:: WHAT THIS TASK INVOLVES ::
Go through the data and copy every line in which "none" appears.

# # # # # # #

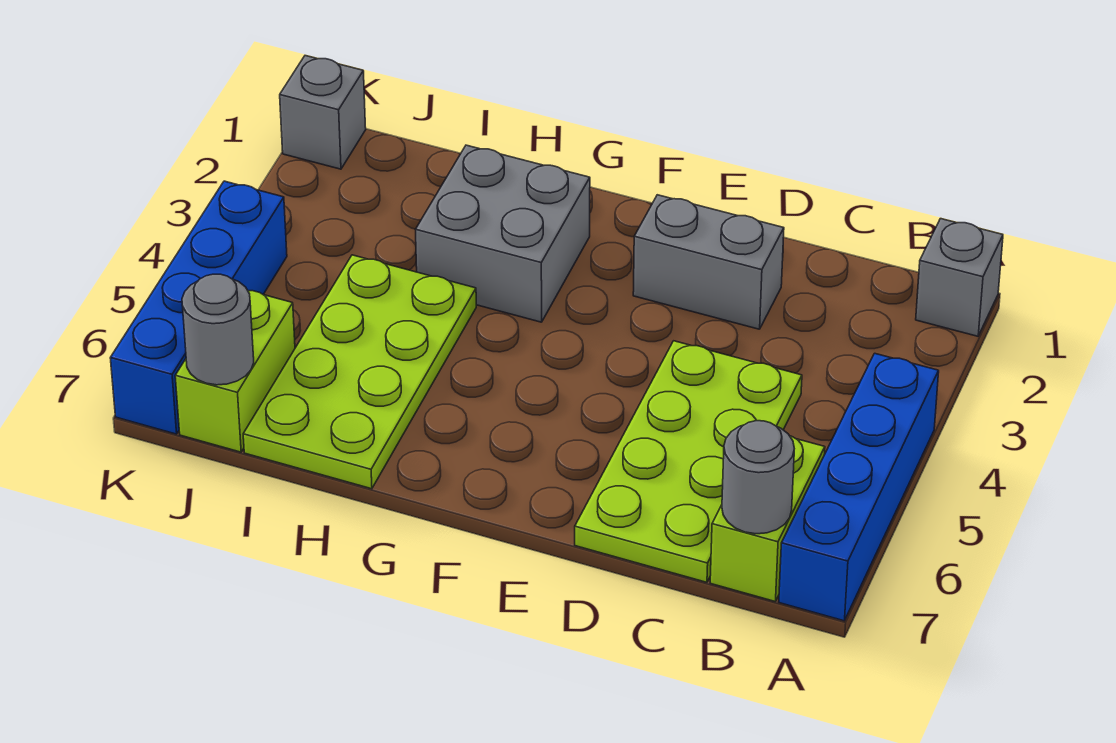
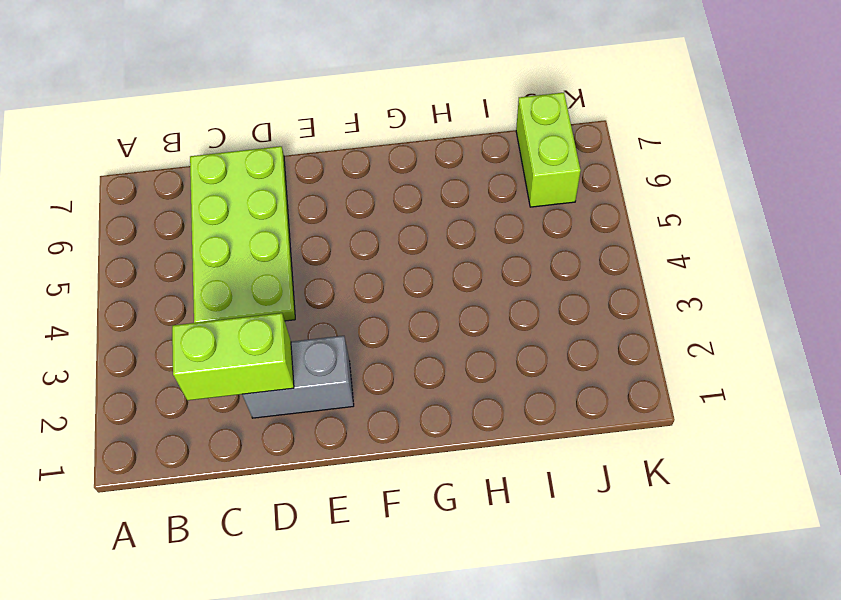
lime brick C2:D2 level 2 -> lime brick B6:B7 level 1
none -> grey brick A1 level 1
none -> blue brick A4:A7 level 1
none -> grey brick G2:H3 level 1

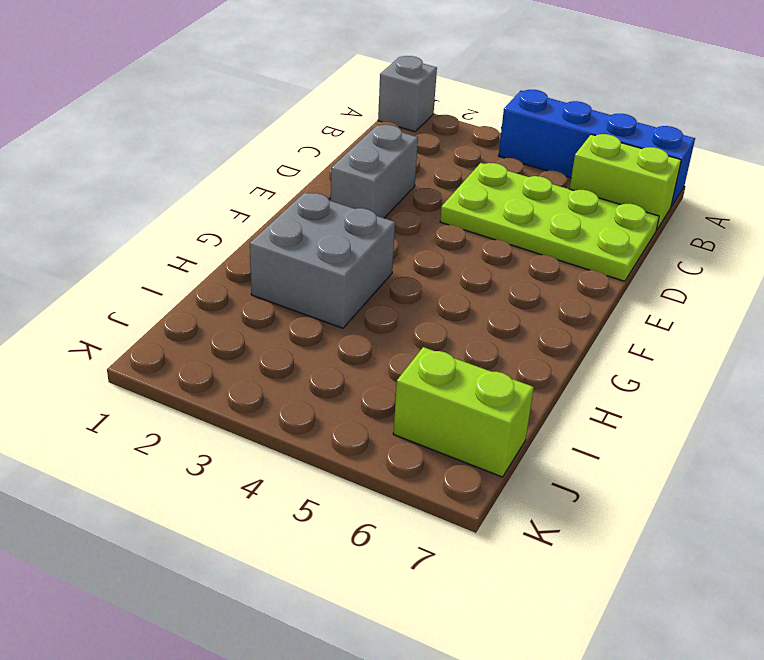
none -> lime plate H4:I7 level 1
none -> grey brick K1 level 1
none -> blue brick K4:K7 level 1

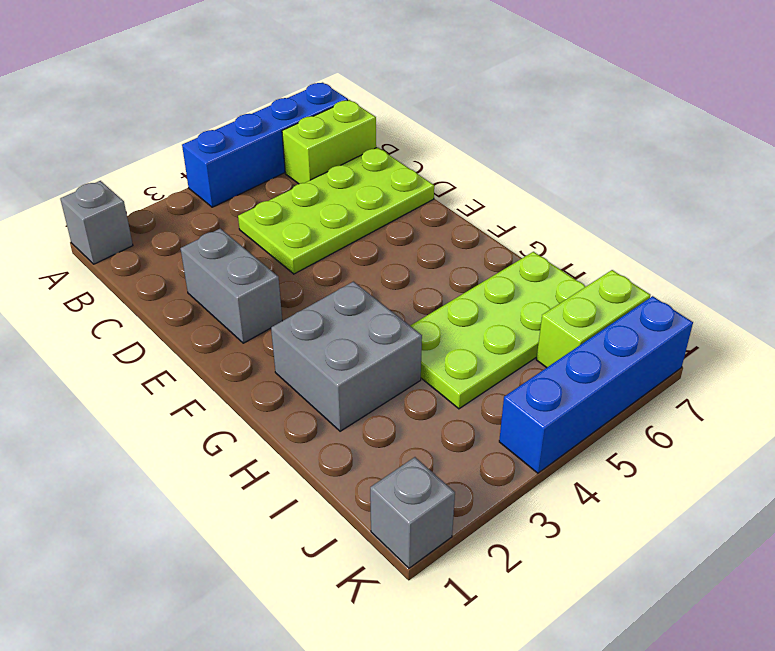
none -> grey round brick B7 level 2
none -> grey round brick J7 level 2

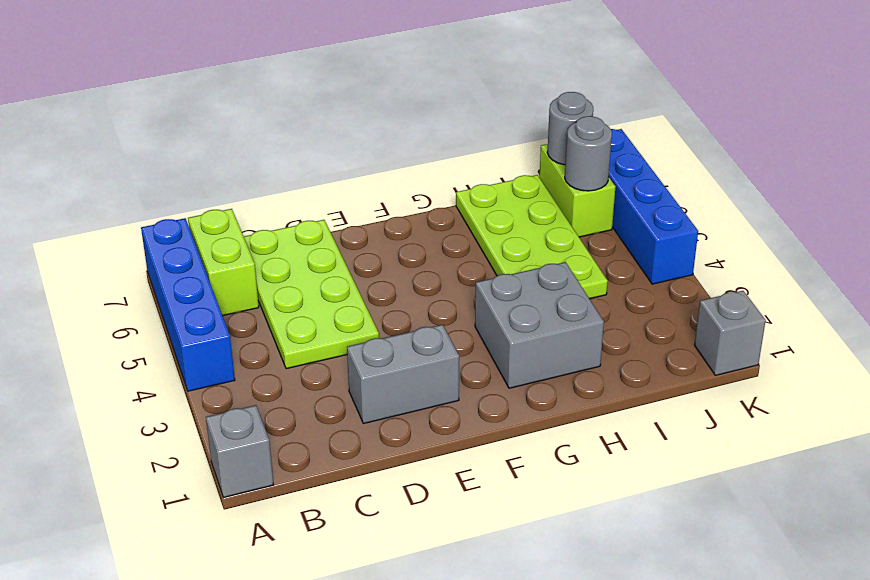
grey round brick J6 level 2 -> grey round brick B7 level 2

# # # # # # #

:: RESULT OF THIS EXERCISE ::
none -> grey brick A1 level 1
none -> blue brick A4:A7 level 1
none -> grey brick G2:H3 level 1
none -> lime plate H4:I7 level 1
none -> grey brick K1 level 1
none -> blue brick K4:K7 level 1
none -> grey round brick B7 level 2
none -> grey round brick J7 level 2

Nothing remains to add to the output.